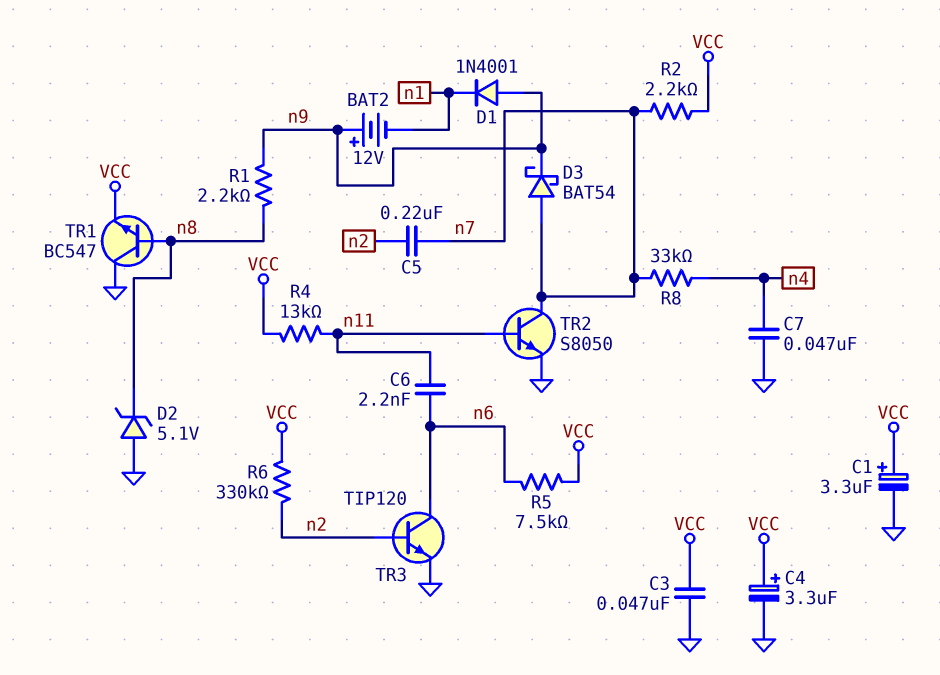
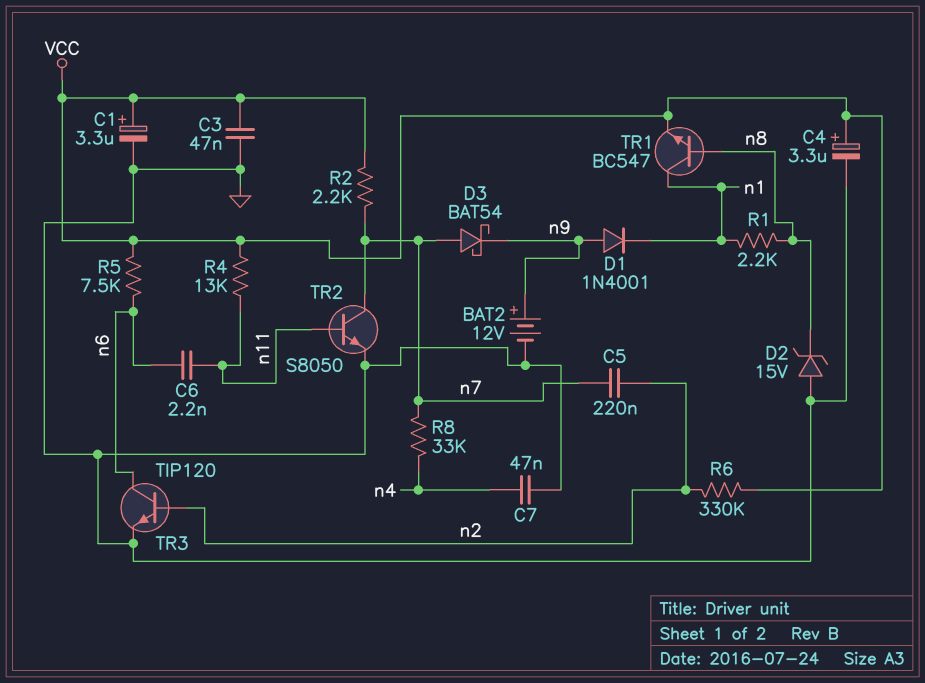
BAT2: 12V (plus n9, minus n1) -> 12V (plus n9, minus GND)
D2: zener 5.1V (A GND, K n8) -> zener 15V (A GND, K n8)
R1: 2.2k (n8, n9) -> 2.2k (n1, n8)
TR1: NPN BC547 (B n8, C GND, E VCC) -> NPN BC547 (B n8, C n1, E VCC)

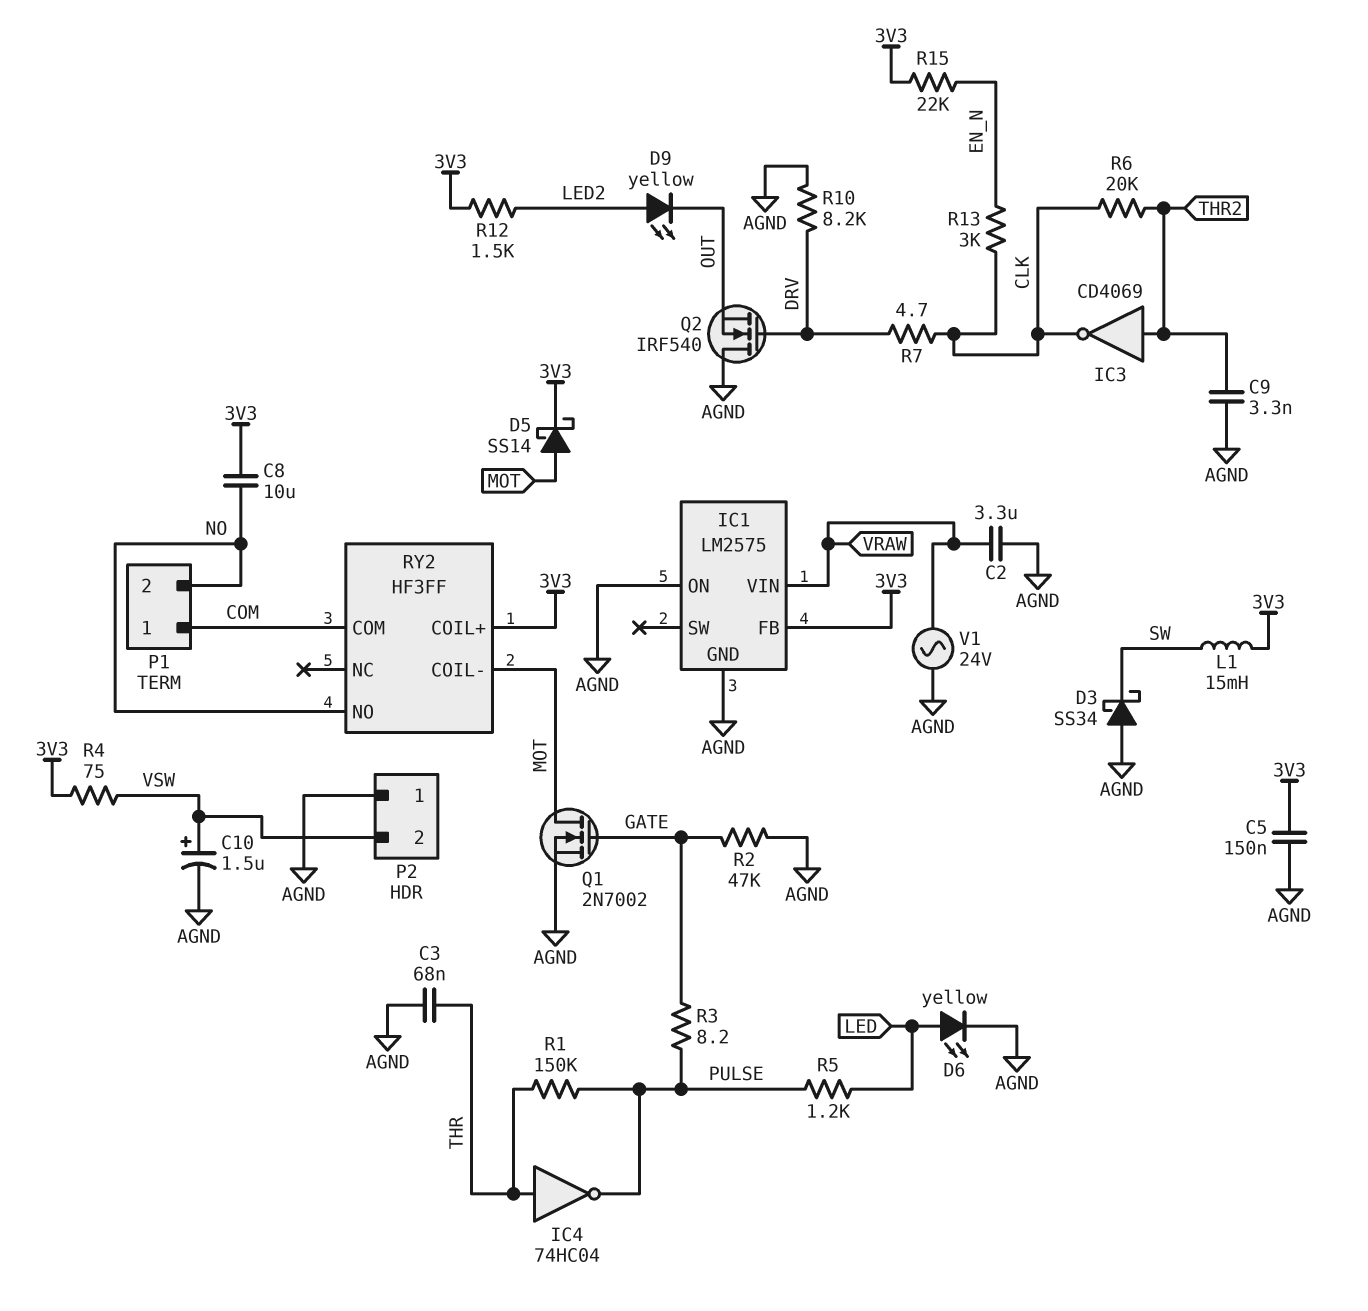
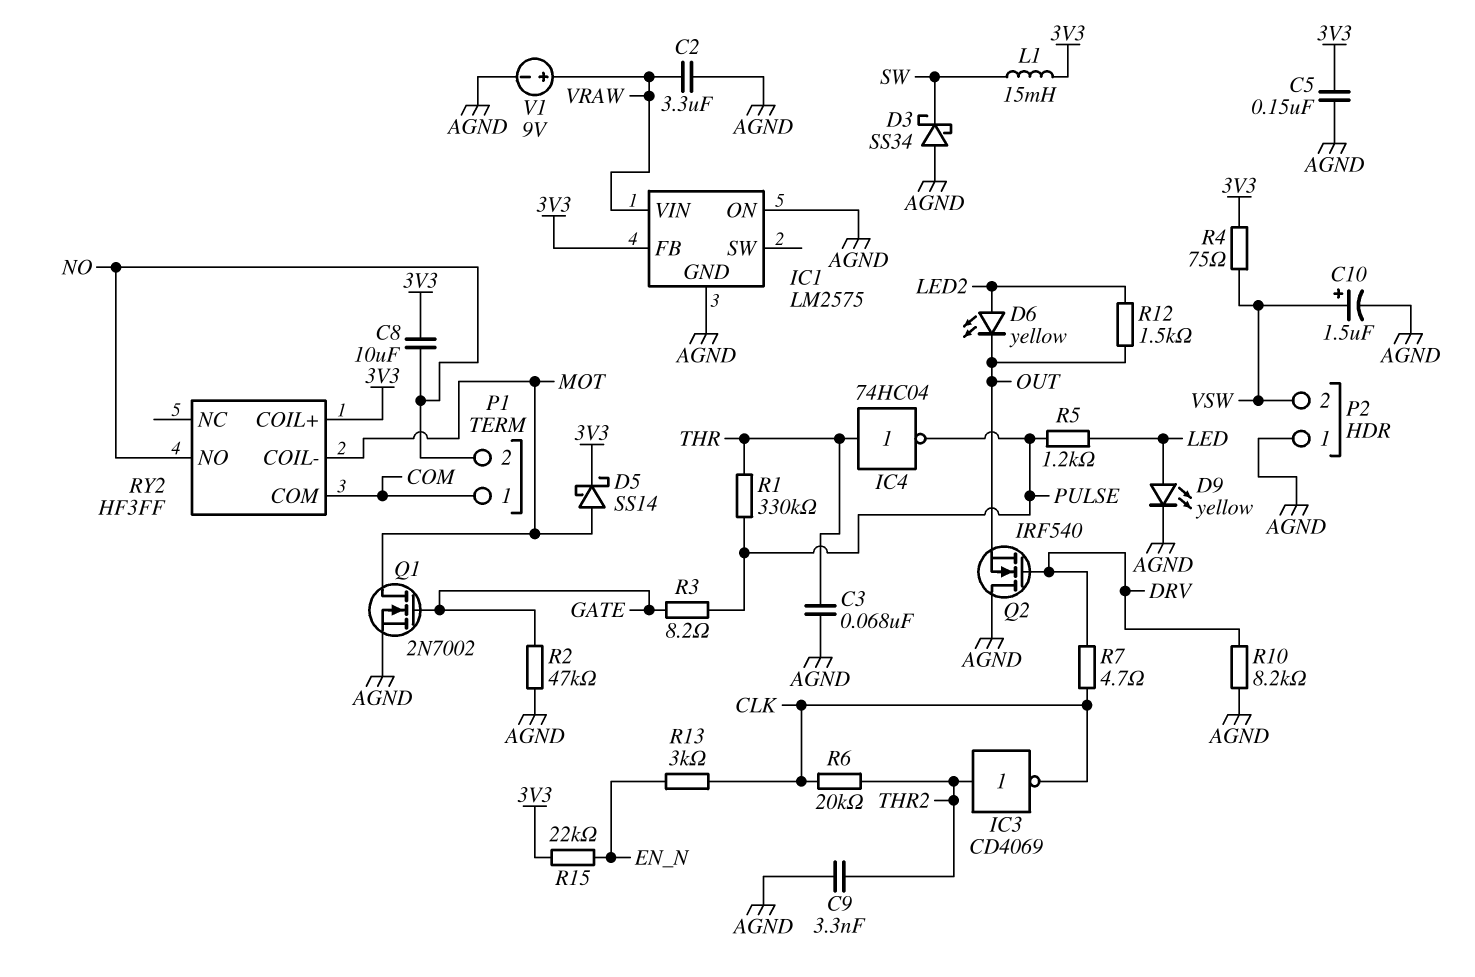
D6: LED yellow (A LED, K AGND) -> LED yellow (A LED2, K OUT)
D9: LED yellow (A LED2, K OUT) -> LED yellow (A LED, K AGND)
R1: 150k (PULSE, THR) -> 330k (PULSE, THR)
R12: 1.5k (3V3, LED2) -> 1.5k (LED2, OUT)
V1: AC 24V (AGND, VRAW) -> 9V (plus VRAW, minus AGND)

What you have to do - Search the material for the string "AGND" and return each line that has it.

Answer below -
D6: LED yellow (A LED, K AGND) -> LED yellow (A LED2, K OUT)
D9: LED yellow (A LED2, K OUT) -> LED yellow (A LED, K AGND)
V1: AC 24V (AGND, VRAW) -> 9V (plus VRAW, minus AGND)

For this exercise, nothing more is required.